----- DATA EXTRACTS

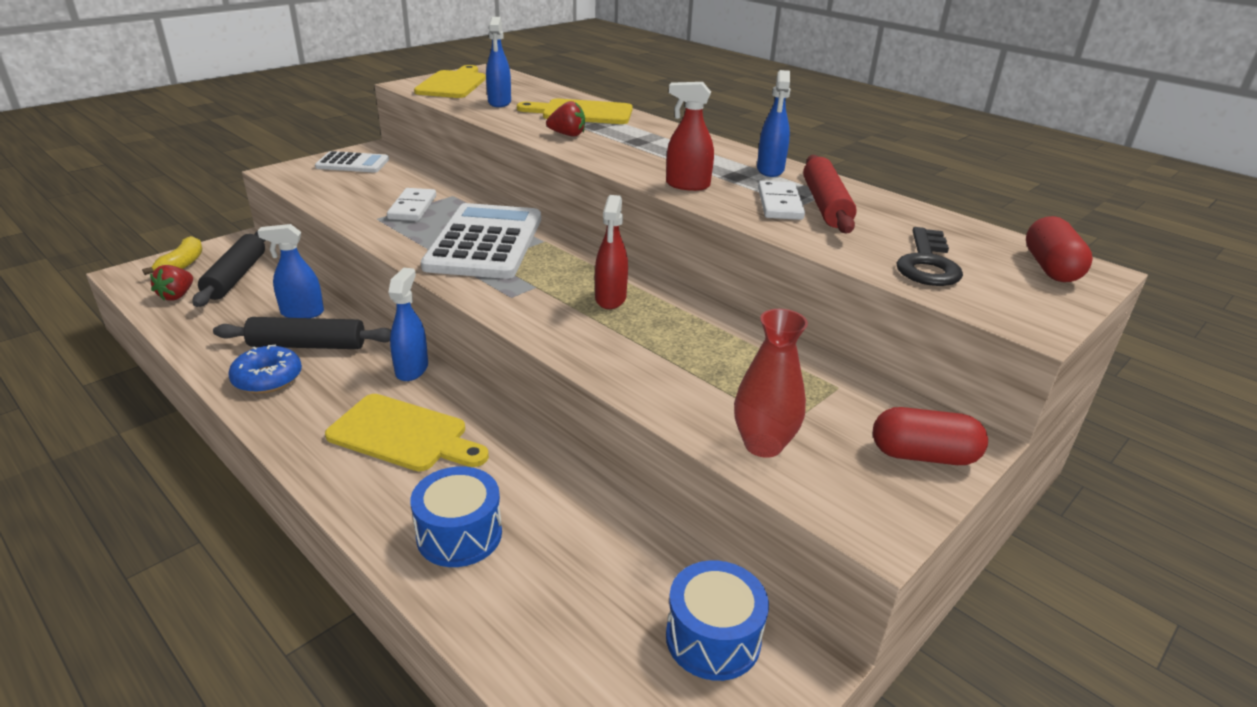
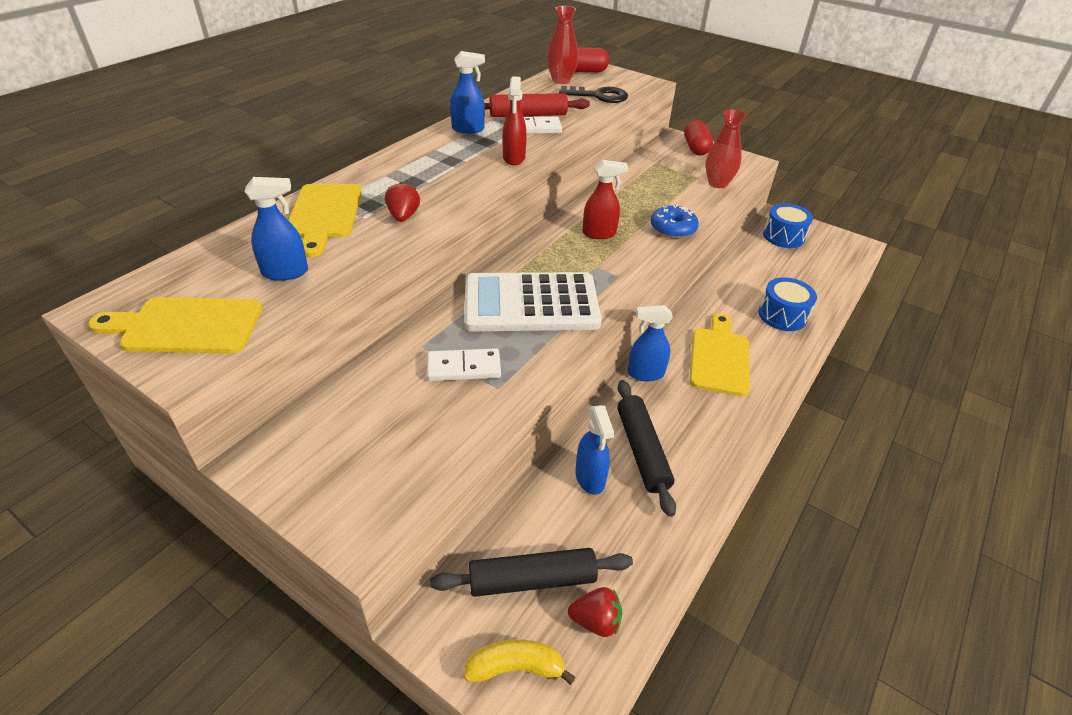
camera: 100 degrees left, 10 degrees up
(267, 378) = (700, 458): blue donut -> blue donut (673, 228)
(353, 163) = (321, 465): white calculator -> none
(984, 242) = (561, 80): none -> red vase

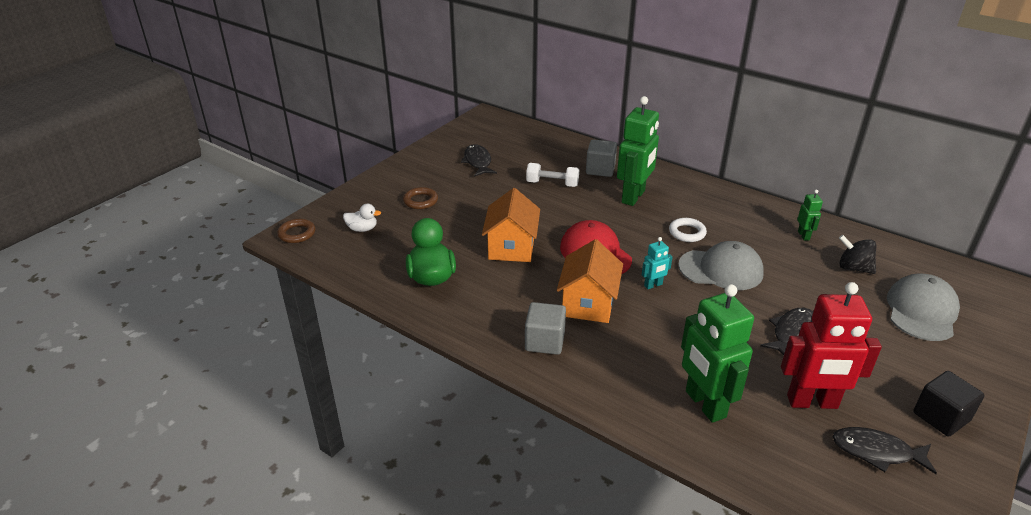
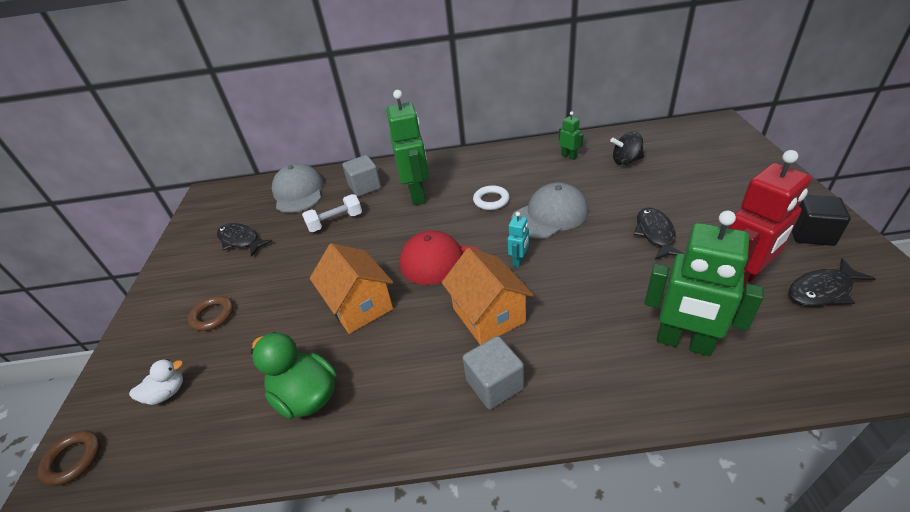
camera: 35 degrees left, 5 degrees up
(921, 311) = (699, 166): grey cap -> grey cap (298, 192)

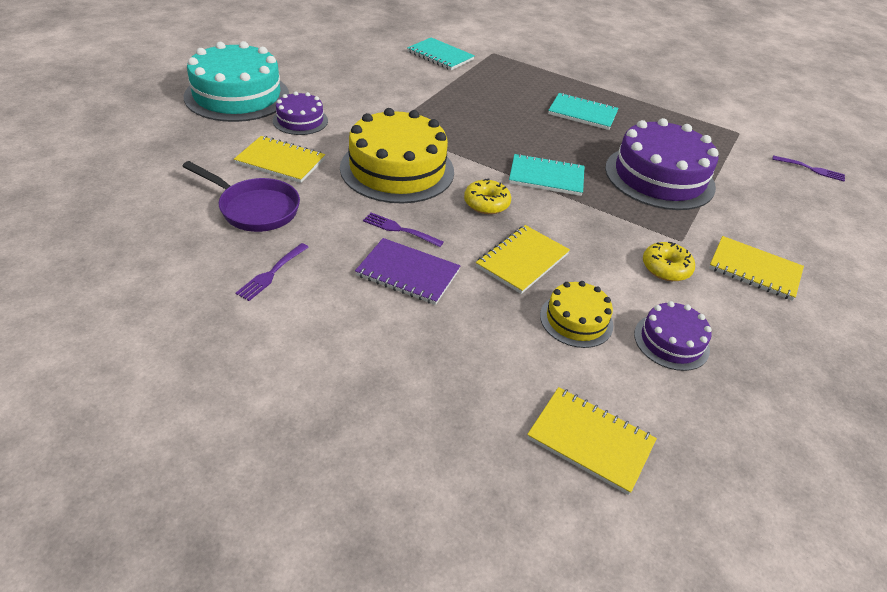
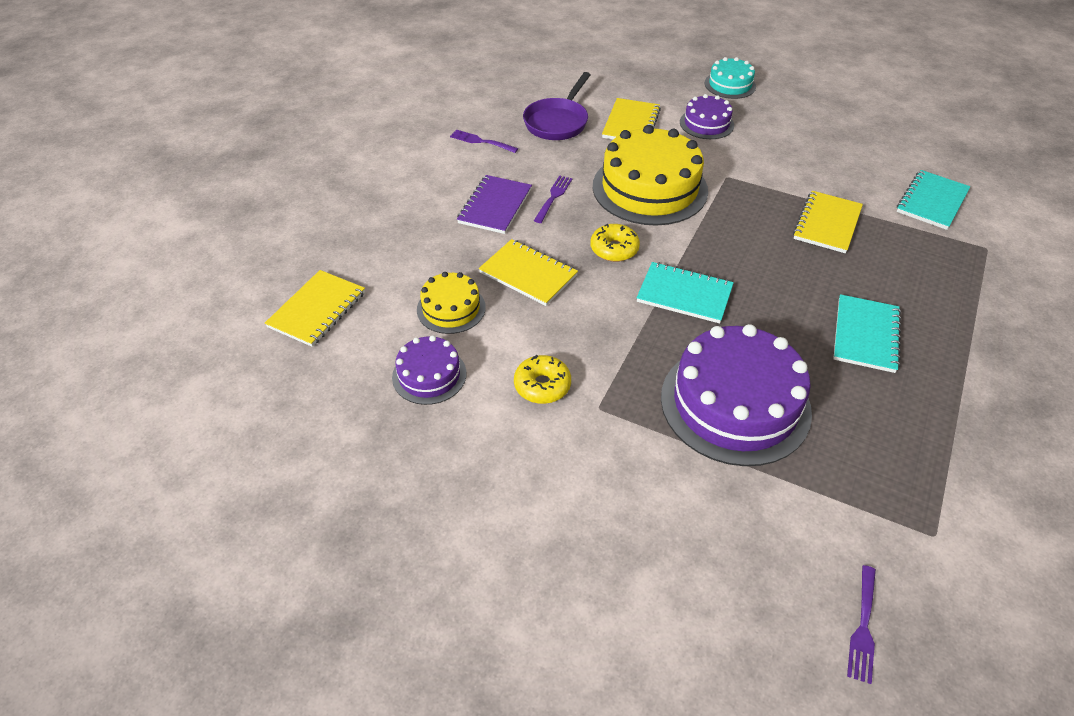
camera: 90 degrees right, 5 degrees up
(237, 96) = (730, 85): turquoise cake -> turquoise cake, size x0.51
(546, 177) = (684, 294): turquoise notebook -> turquoise notebook turned 75 degrees counterclockwise
(754, 270) = (559, 474): yellow notebook -> yellow notebook (827, 224)

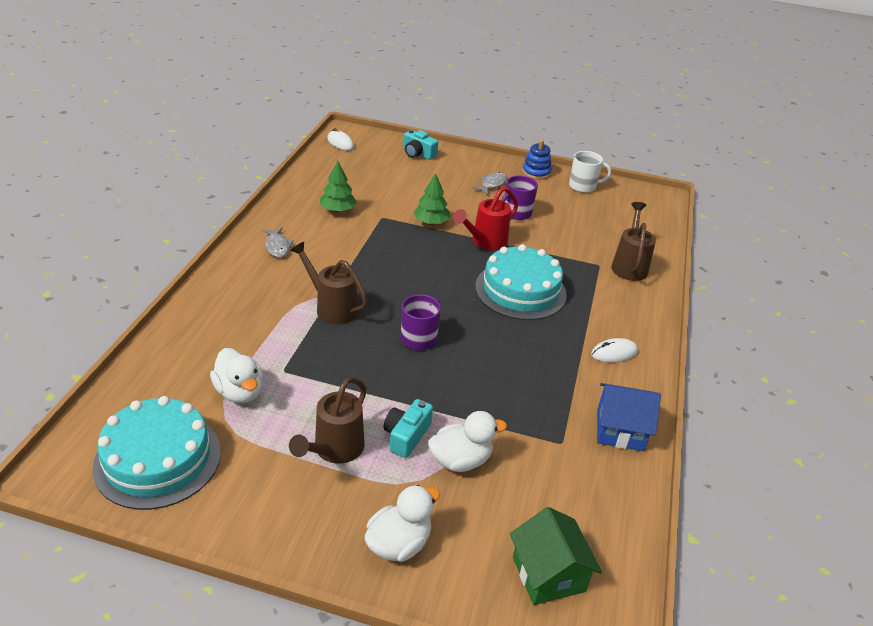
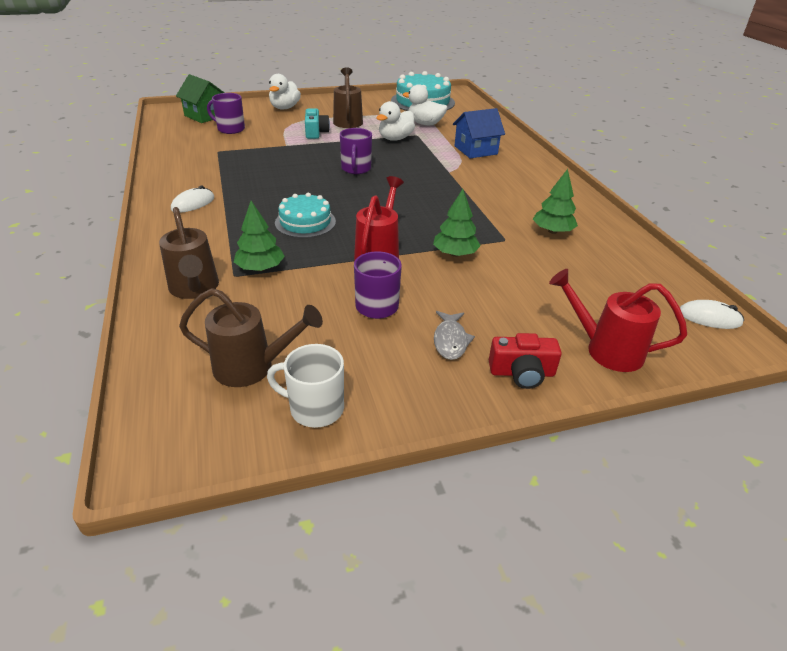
camera: 150 degrees right, 0 degrees up
(277, 246) = (538, 186): grey fish -> none
(332, 307) = (436, 166): brown watering can -> brown watering can (252, 367)
(418, 154) = (606, 350): turquoise camera -> red watering can
(460, 460) = (276, 132): white duck -> white duck (395, 138)
(472, 162) = (522, 373): none -> red camera
(520, 290) = (305, 222): turquoise cake -> turquoise cake, size x0.62
(523, 501) = (230, 129): none -> purple mug
(536, 172) = (412, 402): blue stacking toy -> none
(578, 264) = (260, 268): none -> green tree
(583, 186) = (315, 408): white mug -> white mug turned 45 degrees clockwise
(620, 430) = (177, 165): blue house -> blue house (475, 150)

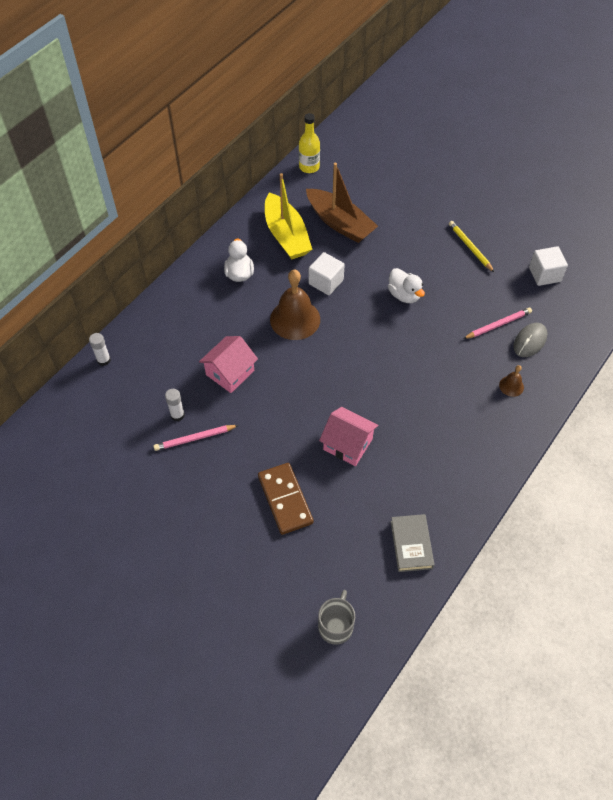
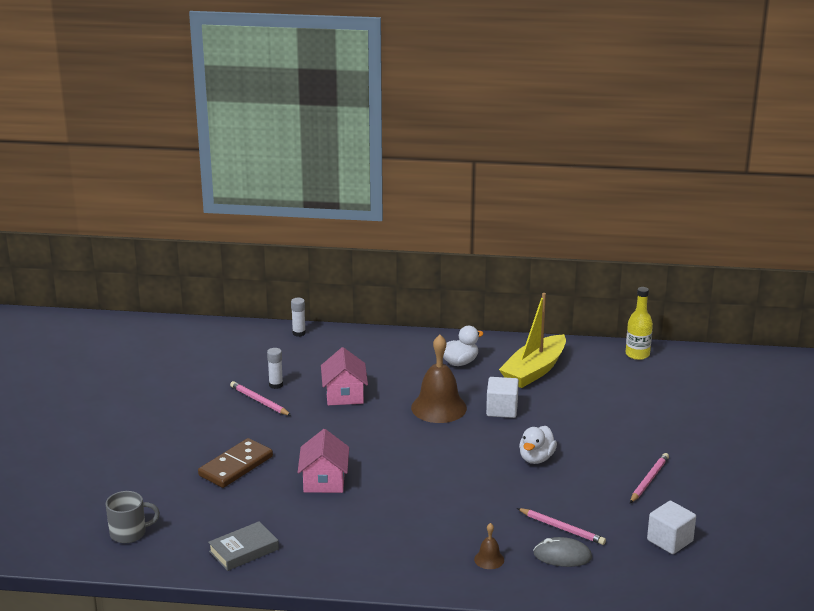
camera: 60 degrees right, 30 degrees down
(230, 372) = (344, 395): pink house -> pink house turned 75 degrees clockwise
(340, 223) = (585, 394): brown boat -> none
(470, 247) = (649, 480): yellow pencil -> pink pencil

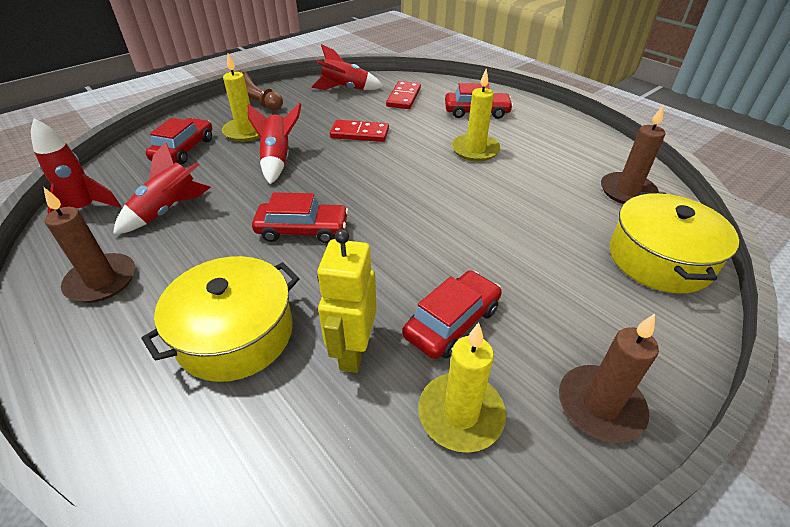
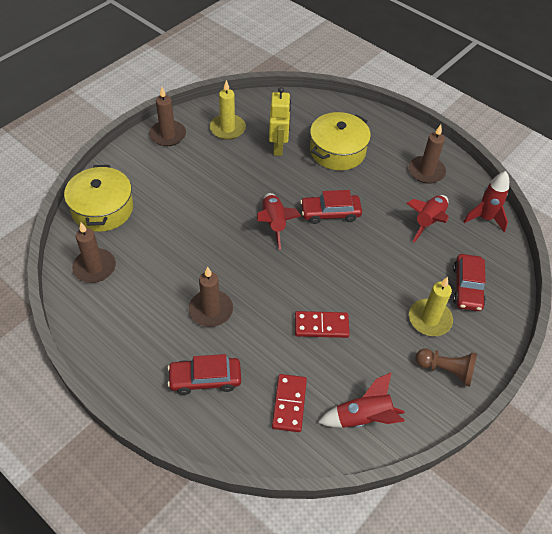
camera: 170 degrees right, 10 degrees up
(278, 159) = (380, 281): red rocket -> red rocket (274, 224)
(452, 322) = (231, 163): red car -> none
(475, 150) = (211, 310): yellow candle -> brown candle

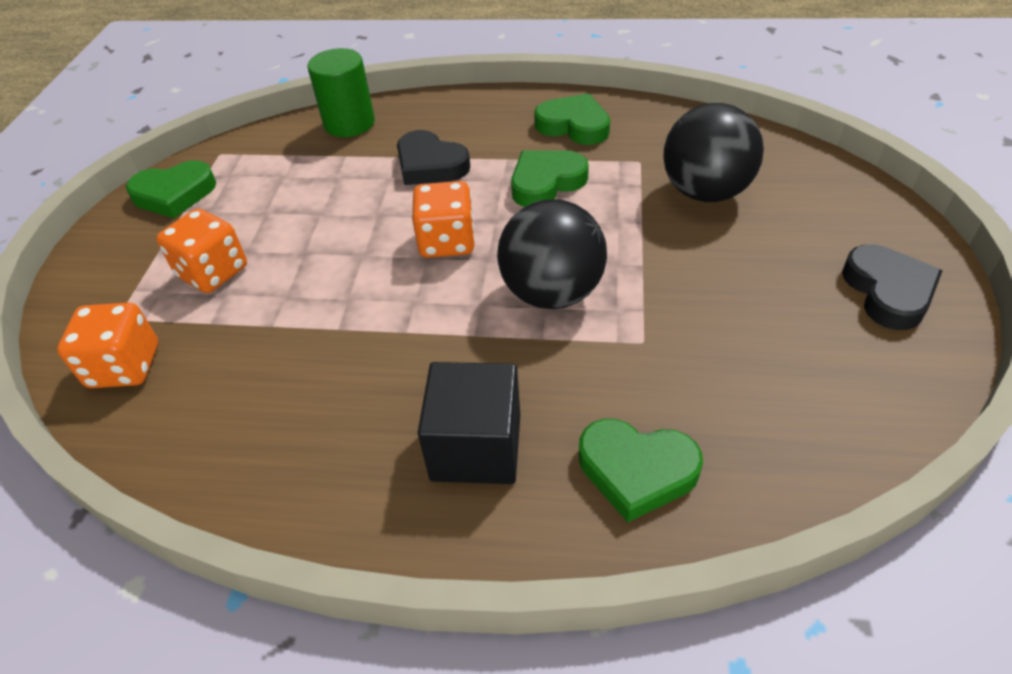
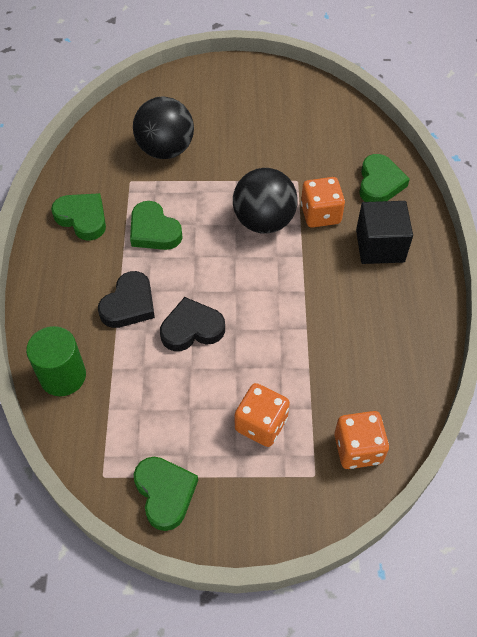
camera: 100 degrees left, 10 degrees up
(447, 242) = (219, 281): orange dice -> orange dice (320, 214)
(574, 126) = (82, 218): green heart -> green heart turned 105 degrees clockwise
(888, 291) = (249, 85): black heart -> black heart (192, 329)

----------

Although pictures appear among the entries, please set down only the lines from the one with "camera: 60 degrees right, 30 degrees down" up to and including the one with "camera: 170 degrees right, 10 degrees up", word for word.

camera: 60 degrees right, 30 degrees down
(230, 372) = (344, 395): pink house -> pink house turned 75 degrees clockwise
(340, 223) = (585, 394): brown boat -> none
(470, 247) = (649, 480): yellow pencil -> pink pencil

camera: 170 degrees right, 10 degrees up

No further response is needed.